■ **What needs to be done**
Copy word for word, please, the lines of the entries below running from the one containing "Q1: NPN 2N3904" to the one containing "JP2 pin 1: VS -> GND", both ends included.

■ **Entries provided**
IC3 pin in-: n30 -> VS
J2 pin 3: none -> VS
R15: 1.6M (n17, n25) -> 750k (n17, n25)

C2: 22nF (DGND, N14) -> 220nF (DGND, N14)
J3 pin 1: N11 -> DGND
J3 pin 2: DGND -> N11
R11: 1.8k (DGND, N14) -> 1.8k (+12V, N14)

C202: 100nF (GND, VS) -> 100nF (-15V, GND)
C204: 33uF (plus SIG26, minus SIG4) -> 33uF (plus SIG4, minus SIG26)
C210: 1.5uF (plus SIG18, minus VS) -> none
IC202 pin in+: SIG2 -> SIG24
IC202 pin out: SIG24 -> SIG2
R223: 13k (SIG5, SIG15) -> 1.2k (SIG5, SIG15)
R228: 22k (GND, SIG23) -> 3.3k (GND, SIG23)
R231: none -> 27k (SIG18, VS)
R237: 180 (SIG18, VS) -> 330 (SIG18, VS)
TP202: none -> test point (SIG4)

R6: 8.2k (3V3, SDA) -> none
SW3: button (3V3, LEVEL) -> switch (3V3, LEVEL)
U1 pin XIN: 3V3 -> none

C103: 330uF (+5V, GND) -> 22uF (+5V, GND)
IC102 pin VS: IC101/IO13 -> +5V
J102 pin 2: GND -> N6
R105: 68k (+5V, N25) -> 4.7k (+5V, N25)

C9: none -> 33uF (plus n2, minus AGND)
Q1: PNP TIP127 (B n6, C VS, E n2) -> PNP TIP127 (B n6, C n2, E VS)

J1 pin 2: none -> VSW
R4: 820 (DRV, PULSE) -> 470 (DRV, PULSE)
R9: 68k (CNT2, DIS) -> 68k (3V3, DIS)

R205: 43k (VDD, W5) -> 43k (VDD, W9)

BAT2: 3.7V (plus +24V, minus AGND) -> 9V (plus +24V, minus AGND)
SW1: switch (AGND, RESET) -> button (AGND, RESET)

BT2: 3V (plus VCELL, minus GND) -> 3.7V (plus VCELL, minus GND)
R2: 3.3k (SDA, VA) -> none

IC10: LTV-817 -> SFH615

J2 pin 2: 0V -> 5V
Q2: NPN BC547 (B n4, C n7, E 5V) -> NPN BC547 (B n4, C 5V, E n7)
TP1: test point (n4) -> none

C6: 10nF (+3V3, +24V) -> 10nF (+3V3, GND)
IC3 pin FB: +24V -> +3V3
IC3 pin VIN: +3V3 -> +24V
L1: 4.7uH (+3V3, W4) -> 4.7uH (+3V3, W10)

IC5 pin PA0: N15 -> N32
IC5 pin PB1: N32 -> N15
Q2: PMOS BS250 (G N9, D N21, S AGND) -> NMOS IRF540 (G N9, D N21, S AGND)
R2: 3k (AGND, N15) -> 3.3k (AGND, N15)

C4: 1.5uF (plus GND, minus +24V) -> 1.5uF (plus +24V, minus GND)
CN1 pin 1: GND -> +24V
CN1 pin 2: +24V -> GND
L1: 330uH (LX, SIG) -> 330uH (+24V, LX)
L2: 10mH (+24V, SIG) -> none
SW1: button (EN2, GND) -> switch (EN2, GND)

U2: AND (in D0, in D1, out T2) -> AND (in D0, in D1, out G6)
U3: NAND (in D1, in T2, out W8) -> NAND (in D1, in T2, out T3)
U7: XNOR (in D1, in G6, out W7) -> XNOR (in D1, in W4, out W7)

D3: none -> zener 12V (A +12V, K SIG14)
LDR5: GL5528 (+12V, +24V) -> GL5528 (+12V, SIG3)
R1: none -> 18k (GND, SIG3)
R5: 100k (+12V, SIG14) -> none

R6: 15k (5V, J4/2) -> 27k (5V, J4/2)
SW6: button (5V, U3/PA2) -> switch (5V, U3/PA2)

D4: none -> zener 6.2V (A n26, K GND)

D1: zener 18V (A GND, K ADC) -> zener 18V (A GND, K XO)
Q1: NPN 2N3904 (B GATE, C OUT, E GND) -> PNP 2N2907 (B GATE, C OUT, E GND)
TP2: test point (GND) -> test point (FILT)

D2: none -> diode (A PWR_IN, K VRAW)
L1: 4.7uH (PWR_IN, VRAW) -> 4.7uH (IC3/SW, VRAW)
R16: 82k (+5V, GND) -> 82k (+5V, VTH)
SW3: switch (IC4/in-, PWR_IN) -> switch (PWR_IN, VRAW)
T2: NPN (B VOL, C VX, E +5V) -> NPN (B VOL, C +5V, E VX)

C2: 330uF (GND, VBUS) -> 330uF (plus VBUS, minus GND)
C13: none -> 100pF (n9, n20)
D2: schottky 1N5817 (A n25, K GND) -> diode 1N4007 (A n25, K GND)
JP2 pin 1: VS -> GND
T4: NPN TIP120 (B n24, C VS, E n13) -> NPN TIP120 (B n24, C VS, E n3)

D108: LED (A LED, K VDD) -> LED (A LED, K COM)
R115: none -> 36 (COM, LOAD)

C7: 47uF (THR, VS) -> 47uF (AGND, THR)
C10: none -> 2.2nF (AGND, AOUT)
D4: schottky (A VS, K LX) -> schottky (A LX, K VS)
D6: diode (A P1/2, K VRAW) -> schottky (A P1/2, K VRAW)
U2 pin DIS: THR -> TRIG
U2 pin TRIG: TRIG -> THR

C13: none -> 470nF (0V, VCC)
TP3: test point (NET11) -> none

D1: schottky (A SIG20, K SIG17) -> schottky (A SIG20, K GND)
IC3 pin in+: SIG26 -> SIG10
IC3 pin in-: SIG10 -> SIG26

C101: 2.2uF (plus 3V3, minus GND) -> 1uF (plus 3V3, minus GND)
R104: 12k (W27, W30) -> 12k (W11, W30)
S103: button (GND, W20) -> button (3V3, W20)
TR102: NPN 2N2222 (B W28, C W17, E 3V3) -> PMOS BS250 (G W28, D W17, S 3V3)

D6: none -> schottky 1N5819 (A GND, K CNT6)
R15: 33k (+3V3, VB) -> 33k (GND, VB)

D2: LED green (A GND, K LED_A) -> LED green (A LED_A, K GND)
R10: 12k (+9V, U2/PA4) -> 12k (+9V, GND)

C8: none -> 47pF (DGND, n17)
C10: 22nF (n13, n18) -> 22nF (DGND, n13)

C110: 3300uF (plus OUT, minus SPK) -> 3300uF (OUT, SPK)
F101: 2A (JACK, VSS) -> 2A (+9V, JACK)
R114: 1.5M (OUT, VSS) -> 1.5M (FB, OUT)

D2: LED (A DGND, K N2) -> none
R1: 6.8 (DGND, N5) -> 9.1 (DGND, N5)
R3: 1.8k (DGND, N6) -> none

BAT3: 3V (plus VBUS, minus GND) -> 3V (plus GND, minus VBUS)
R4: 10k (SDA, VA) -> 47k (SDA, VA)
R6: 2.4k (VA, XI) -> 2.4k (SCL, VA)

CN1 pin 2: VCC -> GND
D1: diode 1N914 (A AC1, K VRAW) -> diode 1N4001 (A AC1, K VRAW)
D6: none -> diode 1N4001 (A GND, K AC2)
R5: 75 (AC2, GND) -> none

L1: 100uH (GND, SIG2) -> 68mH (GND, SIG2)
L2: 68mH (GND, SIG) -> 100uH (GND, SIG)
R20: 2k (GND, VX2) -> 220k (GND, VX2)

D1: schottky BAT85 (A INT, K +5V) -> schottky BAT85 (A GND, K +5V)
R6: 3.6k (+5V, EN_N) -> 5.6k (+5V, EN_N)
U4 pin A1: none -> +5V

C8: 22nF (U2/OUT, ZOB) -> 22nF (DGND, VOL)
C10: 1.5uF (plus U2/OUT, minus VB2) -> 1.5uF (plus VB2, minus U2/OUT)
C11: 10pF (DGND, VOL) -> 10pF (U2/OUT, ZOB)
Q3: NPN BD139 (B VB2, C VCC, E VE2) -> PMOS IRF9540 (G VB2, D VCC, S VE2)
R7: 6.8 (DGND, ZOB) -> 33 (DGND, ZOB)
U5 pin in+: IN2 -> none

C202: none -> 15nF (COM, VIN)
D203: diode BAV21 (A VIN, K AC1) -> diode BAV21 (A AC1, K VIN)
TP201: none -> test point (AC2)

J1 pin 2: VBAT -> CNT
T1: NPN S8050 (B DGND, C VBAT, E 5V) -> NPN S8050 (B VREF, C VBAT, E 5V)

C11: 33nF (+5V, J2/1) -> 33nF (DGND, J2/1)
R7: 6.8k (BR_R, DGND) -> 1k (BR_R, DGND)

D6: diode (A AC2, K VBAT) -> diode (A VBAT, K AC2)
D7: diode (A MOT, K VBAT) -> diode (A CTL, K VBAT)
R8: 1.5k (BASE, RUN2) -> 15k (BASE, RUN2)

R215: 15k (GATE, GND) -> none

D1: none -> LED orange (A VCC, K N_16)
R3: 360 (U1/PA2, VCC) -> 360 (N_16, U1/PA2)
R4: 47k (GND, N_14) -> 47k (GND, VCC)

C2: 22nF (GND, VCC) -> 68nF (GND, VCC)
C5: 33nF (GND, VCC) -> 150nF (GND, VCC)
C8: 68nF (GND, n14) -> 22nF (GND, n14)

■ **Task solution**
Q1: NPN 2N3904 (B GATE, C OUT, E GND) -> PNP 2N2907 (B GATE, C OUT, E GND)
TP2: test point (GND) -> test point (FILT)

D2: none -> diode (A PWR_IN, K VRAW)
L1: 4.7uH (PWR_IN, VRAW) -> 4.7uH (IC3/SW, VRAW)
R16: 82k (+5V, GND) -> 82k (+5V, VTH)
SW3: switch (IC4/in-, PWR_IN) -> switch (PWR_IN, VRAW)
T2: NPN (B VOL, C VX, E +5V) -> NPN (B VOL, C +5V, E VX)

C2: 330uF (GND, VBUS) -> 330uF (plus VBUS, minus GND)
C13: none -> 100pF (n9, n20)
D2: schottky 1N5817 (A n25, K GND) -> diode 1N4007 (A n25, K GND)
JP2 pin 1: VS -> GND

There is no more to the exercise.